*** Opening Study material ***
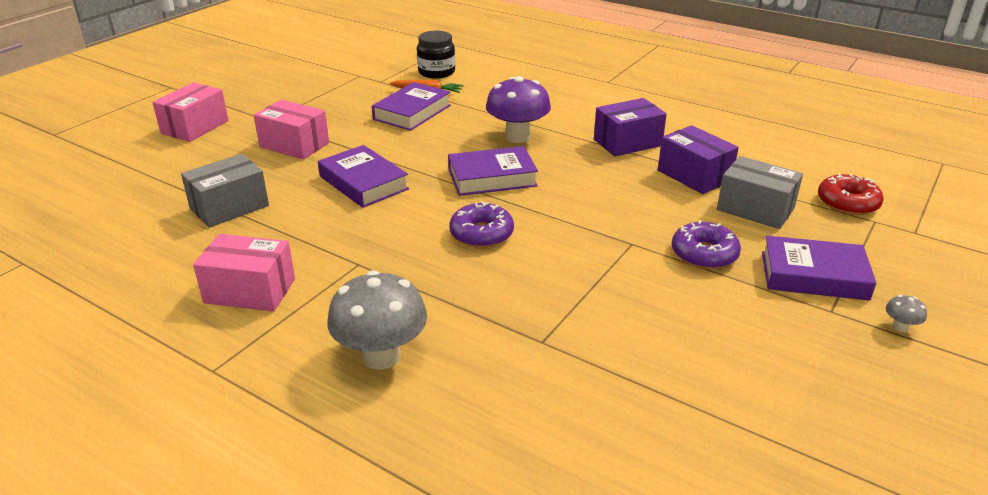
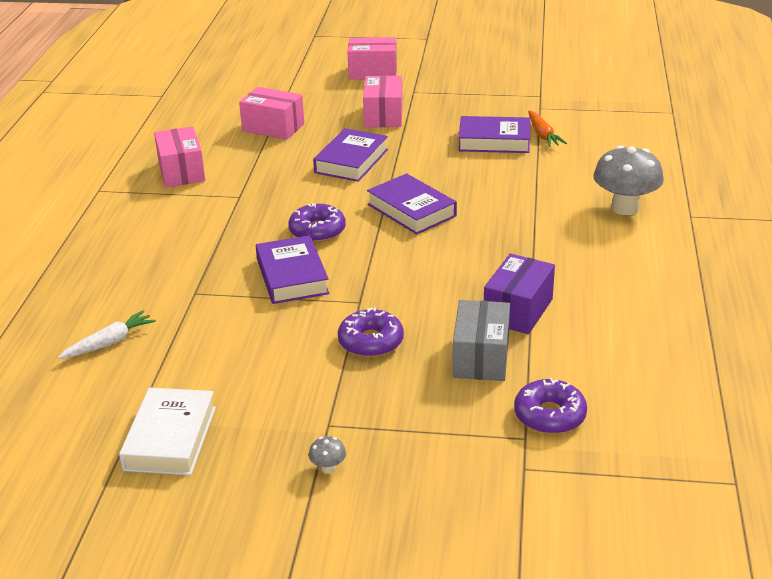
camera: 65 degrees right, 0 degrees up
(229, 207) = (273, 127): grey box -> pink box
(381, 356) = (142, 238): grey mushroom -> grey mushroom (625, 208)
(436, 72) = (593, 125): black jar -> none
(517, 137) = (501, 201): purple mushroom -> none
(608, 435) = (109, 343): none -> white carrot
(627, 143) = (551, 259): purple box -> none
(813, 275) = (381, 408): purple book -> purple book (292, 276)
(827, 423) = (170, 438): none -> white book
(847, 203) = (549, 415): red donut -> purple donut

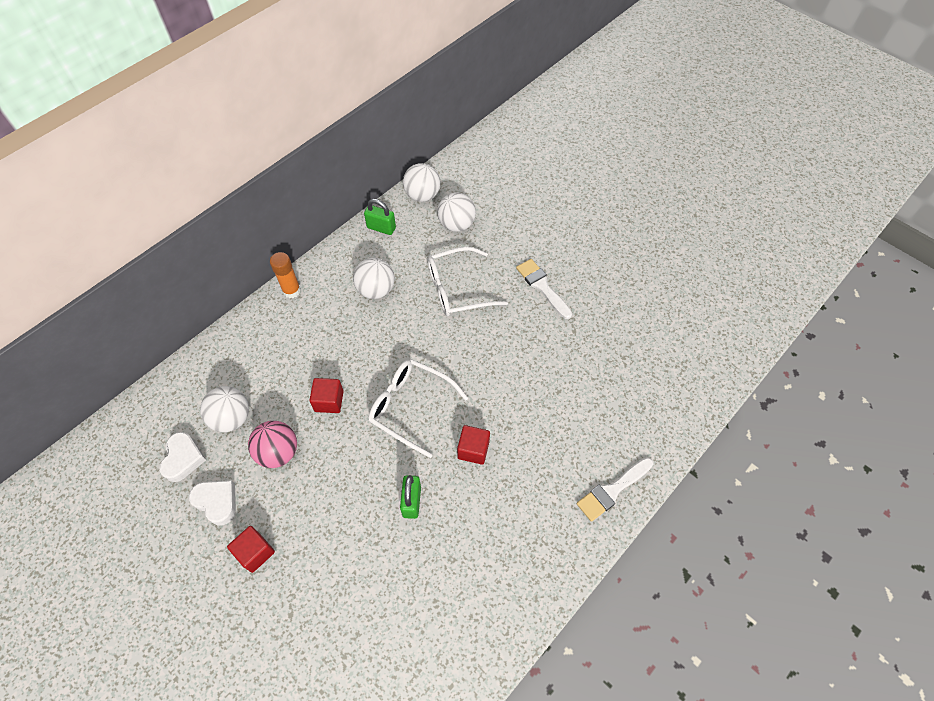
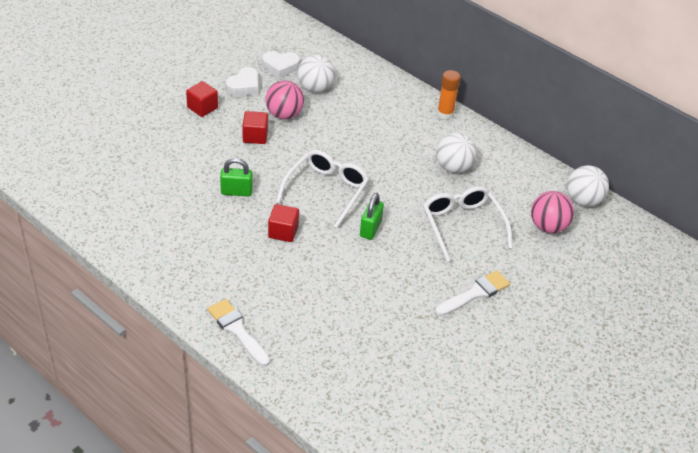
camera: 85 degrees right, 15 degrees down
(329, 401) = (331, 141): red cube -> red cube (255, 136)
(381, 228) = (531, 170): green padlock -> green padlock (370, 229)
(456, 224) = (548, 226): white ball -> pink ball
*** Closing Study material ***
Which lines run from the one containing "camera: 85 degrees right, 15 degrees down" through the end of the material? Output exactly those lines and no others.

camera: 85 degrees right, 15 degrees down
(329, 401) = (331, 141): red cube -> red cube (255, 136)
(381, 228) = (531, 170): green padlock -> green padlock (370, 229)
(456, 224) = (548, 226): white ball -> pink ball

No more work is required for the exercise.